======== THE INPUT

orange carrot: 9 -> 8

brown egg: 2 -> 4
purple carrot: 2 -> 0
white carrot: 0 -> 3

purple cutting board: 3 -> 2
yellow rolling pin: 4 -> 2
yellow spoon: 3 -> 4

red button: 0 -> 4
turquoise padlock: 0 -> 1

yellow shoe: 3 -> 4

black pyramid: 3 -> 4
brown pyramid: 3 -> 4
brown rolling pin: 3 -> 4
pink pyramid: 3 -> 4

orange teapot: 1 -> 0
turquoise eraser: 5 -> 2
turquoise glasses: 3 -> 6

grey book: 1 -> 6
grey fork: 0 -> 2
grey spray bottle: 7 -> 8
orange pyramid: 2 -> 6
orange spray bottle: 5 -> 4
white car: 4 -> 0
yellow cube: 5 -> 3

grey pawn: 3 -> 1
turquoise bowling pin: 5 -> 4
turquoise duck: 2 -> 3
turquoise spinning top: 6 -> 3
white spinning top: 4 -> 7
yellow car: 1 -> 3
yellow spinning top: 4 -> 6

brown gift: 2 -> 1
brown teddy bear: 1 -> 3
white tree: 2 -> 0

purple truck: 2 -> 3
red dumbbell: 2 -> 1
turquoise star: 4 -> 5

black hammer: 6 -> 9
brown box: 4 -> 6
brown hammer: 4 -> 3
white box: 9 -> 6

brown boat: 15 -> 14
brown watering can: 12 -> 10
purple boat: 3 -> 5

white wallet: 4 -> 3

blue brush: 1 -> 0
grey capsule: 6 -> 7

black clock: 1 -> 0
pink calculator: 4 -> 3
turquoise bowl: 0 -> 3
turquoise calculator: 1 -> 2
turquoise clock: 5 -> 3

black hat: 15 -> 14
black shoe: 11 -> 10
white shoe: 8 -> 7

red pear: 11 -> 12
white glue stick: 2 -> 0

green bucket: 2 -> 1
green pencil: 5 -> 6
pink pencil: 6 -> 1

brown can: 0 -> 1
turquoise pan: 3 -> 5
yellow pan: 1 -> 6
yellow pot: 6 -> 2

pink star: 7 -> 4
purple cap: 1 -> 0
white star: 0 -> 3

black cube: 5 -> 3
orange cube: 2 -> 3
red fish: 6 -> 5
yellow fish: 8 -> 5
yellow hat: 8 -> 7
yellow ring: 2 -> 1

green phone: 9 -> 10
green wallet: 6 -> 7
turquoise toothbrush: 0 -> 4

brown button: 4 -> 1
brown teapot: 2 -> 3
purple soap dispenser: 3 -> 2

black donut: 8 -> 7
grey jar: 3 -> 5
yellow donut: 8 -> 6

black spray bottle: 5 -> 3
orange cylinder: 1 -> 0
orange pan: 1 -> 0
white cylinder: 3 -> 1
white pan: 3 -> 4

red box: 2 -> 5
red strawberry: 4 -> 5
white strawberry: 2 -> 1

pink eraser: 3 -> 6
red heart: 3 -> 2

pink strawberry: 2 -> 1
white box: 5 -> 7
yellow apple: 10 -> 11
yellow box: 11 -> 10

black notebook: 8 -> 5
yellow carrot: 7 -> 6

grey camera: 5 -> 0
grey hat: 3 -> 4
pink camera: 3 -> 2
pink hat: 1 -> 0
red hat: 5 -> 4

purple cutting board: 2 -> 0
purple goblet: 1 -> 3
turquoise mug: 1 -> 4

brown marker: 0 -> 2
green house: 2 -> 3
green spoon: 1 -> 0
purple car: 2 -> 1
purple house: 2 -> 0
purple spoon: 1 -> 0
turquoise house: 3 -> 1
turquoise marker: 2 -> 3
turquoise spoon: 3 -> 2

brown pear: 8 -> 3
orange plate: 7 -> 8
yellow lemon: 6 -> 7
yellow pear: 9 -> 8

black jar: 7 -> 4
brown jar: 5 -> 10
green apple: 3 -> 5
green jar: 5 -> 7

================

Would you please print every record exactly as written?

orange carrot: 9 -> 8

brown egg: 2 -> 4
purple carrot: 2 -> 0
white carrot: 0 -> 3

purple cutting board: 3 -> 2
yellow rolling pin: 4 -> 2
yellow spoon: 3 -> 4

red button: 0 -> 4
turquoise padlock: 0 -> 1

yellow shoe: 3 -> 4

black pyramid: 3 -> 4
brown pyramid: 3 -> 4
brown rolling pin: 3 -> 4
pink pyramid: 3 -> 4

orange teapot: 1 -> 0
turquoise eraser: 5 -> 2
turquoise glasses: 3 -> 6

grey book: 1 -> 6
grey fork: 0 -> 2
grey spray bottle: 7 -> 8
orange pyramid: 2 -> 6
orange spray bottle: 5 -> 4
white car: 4 -> 0
yellow cube: 5 -> 3

grey pawn: 3 -> 1
turquoise bowling pin: 5 -> 4
turquoise duck: 2 -> 3
turquoise spinning top: 6 -> 3
white spinning top: 4 -> 7
yellow car: 1 -> 3
yellow spinning top: 4 -> 6

brown gift: 2 -> 1
brown teddy bear: 1 -> 3
white tree: 2 -> 0

purple truck: 2 -> 3
red dumbbell: 2 -> 1
turquoise star: 4 -> 5

black hammer: 6 -> 9
brown box: 4 -> 6
brown hammer: 4 -> 3
white box: 9 -> 6

brown boat: 15 -> 14
brown watering can: 12 -> 10
purple boat: 3 -> 5

white wallet: 4 -> 3

blue brush: 1 -> 0
grey capsule: 6 -> 7

black clock: 1 -> 0
pink calculator: 4 -> 3
turquoise bowl: 0 -> 3
turquoise calculator: 1 -> 2
turquoise clock: 5 -> 3

black hat: 15 -> 14
black shoe: 11 -> 10
white shoe: 8 -> 7

red pear: 11 -> 12
white glue stick: 2 -> 0

green bucket: 2 -> 1
green pencil: 5 -> 6
pink pencil: 6 -> 1

brown can: 0 -> 1
turquoise pan: 3 -> 5
yellow pan: 1 -> 6
yellow pot: 6 -> 2

pink star: 7 -> 4
purple cap: 1 -> 0
white star: 0 -> 3

black cube: 5 -> 3
orange cube: 2 -> 3
red fish: 6 -> 5
yellow fish: 8 -> 5
yellow hat: 8 -> 7
yellow ring: 2 -> 1

green phone: 9 -> 10
green wallet: 6 -> 7
turquoise toothbrush: 0 -> 4

brown button: 4 -> 1
brown teapot: 2 -> 3
purple soap dispenser: 3 -> 2

black donut: 8 -> 7
grey jar: 3 -> 5
yellow donut: 8 -> 6

black spray bottle: 5 -> 3
orange cylinder: 1 -> 0
orange pan: 1 -> 0
white cylinder: 3 -> 1
white pan: 3 -> 4

red box: 2 -> 5
red strawberry: 4 -> 5
white strawberry: 2 -> 1

pink eraser: 3 -> 6
red heart: 3 -> 2

pink strawberry: 2 -> 1
white box: 5 -> 7
yellow apple: 10 -> 11
yellow box: 11 -> 10

black notebook: 8 -> 5
yellow carrot: 7 -> 6

grey camera: 5 -> 0
grey hat: 3 -> 4
pink camera: 3 -> 2
pink hat: 1 -> 0
red hat: 5 -> 4

purple cutting board: 2 -> 0
purple goblet: 1 -> 3
turquoise mug: 1 -> 4

brown marker: 0 -> 2
green house: 2 -> 3
green spoon: 1 -> 0
purple car: 2 -> 1
purple house: 2 -> 0
purple spoon: 1 -> 0
turquoise house: 3 -> 1
turquoise marker: 2 -> 3
turquoise spoon: 3 -> 2

brown pear: 8 -> 3
orange plate: 7 -> 8
yellow lemon: 6 -> 7
yellow pear: 9 -> 8

black jar: 7 -> 4
brown jar: 5 -> 10
green apple: 3 -> 5
green jar: 5 -> 7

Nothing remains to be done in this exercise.